---- Data

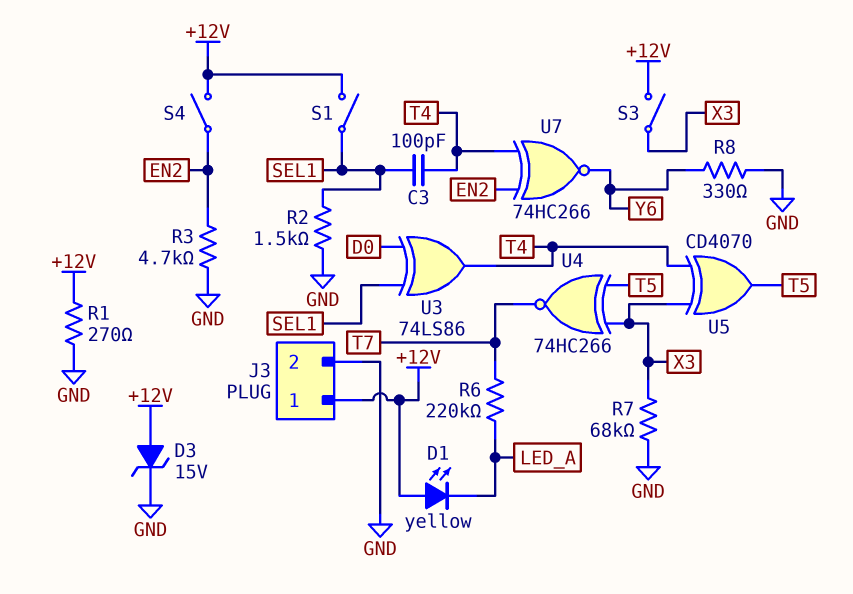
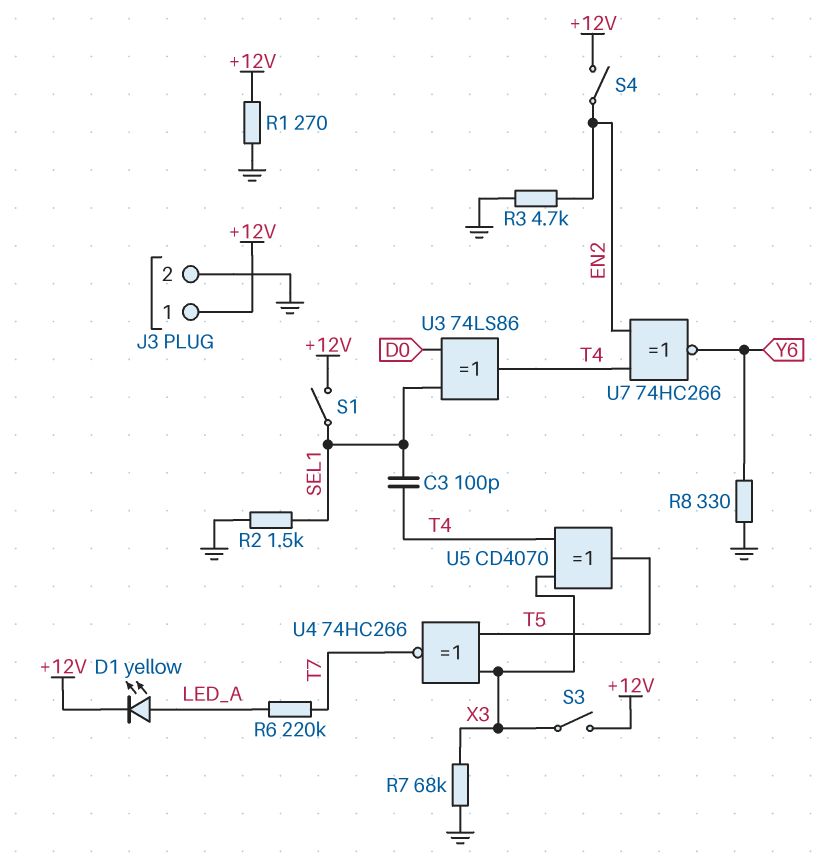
D1: LED yellow (A +12V, K LED_A) -> LED yellow (A LED_A, K +12V)
D3: zener 15V (A +12V, K GND) -> none

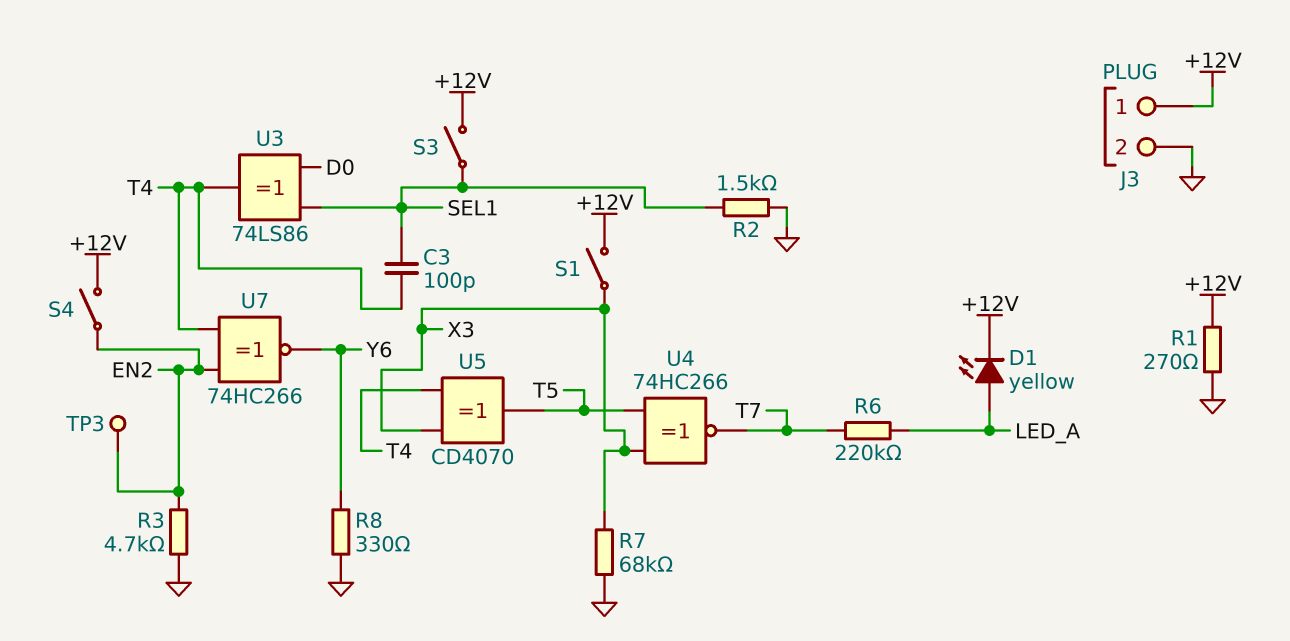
S1: switch (+12V, SEL1) -> switch (+12V, X3)
S3: switch (+12V, X3) -> switch (+12V, SEL1)
TP3: none -> test point (EN2)

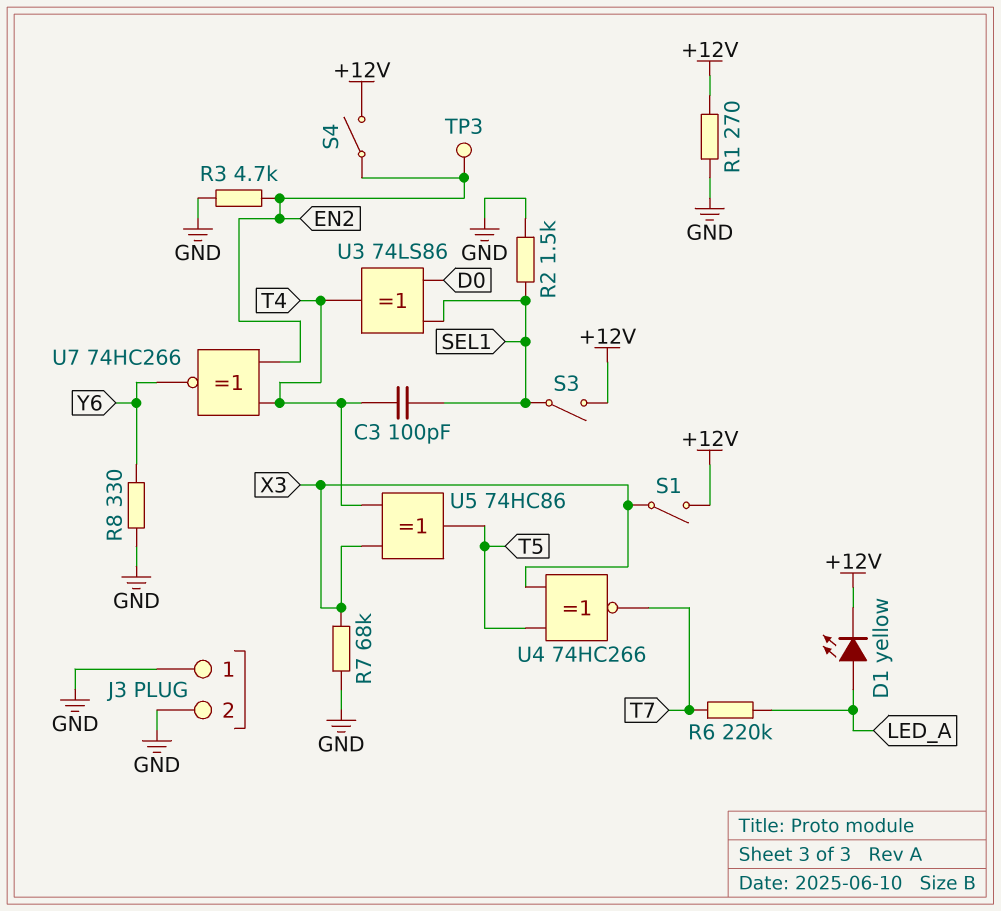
J3 pin 1: +12V -> GND
U5: XOR CD4070 (in T4, in X3, out T5) -> XOR 74HC86 (in T4, in X3, out T5)

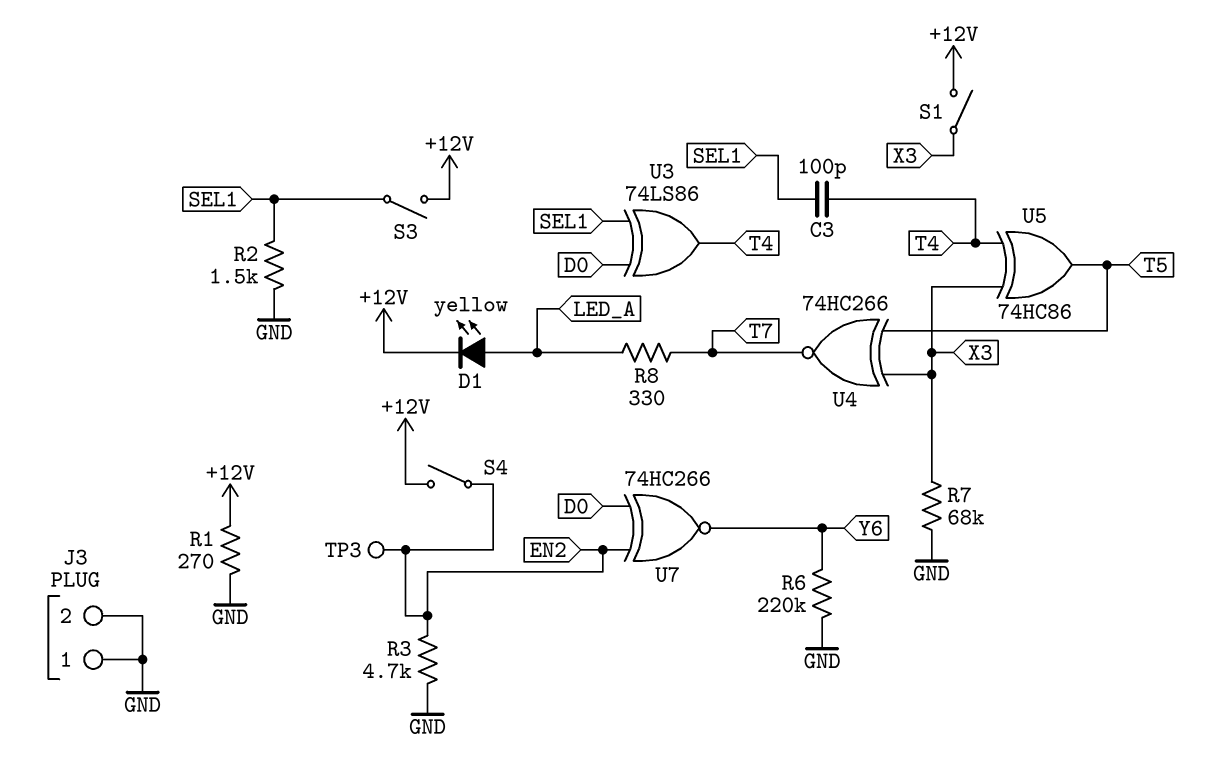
R6: 220k (LED_A, T7) -> 220k (GND, Y6)
R8: 330 (GND, Y6) -> 330 (LED_A, T7)
U7: XNOR 74HC266 (in EN2, in T4, out Y6) -> XNOR 74HC266 (in D0, in EN2, out Y6)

--------

> Problem to work on:
Ignoring the pictures, write out word for word only the lines from the one containing "S3: switch (+12V, X3) -> switch (+12V, SEL1)" through the last line of the data, both ends included.

> Reply:
S3: switch (+12V, X3) -> switch (+12V, SEL1)
TP3: none -> test point (EN2)

J3 pin 1: +12V -> GND
U5: XOR CD4070 (in T4, in X3, out T5) -> XOR 74HC86 (in T4, in X3, out T5)

R6: 220k (LED_A, T7) -> 220k (GND, Y6)
R8: 330 (GND, Y6) -> 330 (LED_A, T7)
U7: XNOR 74HC266 (in EN2, in T4, out Y6) -> XNOR 74HC266 (in D0, in EN2, out Y6)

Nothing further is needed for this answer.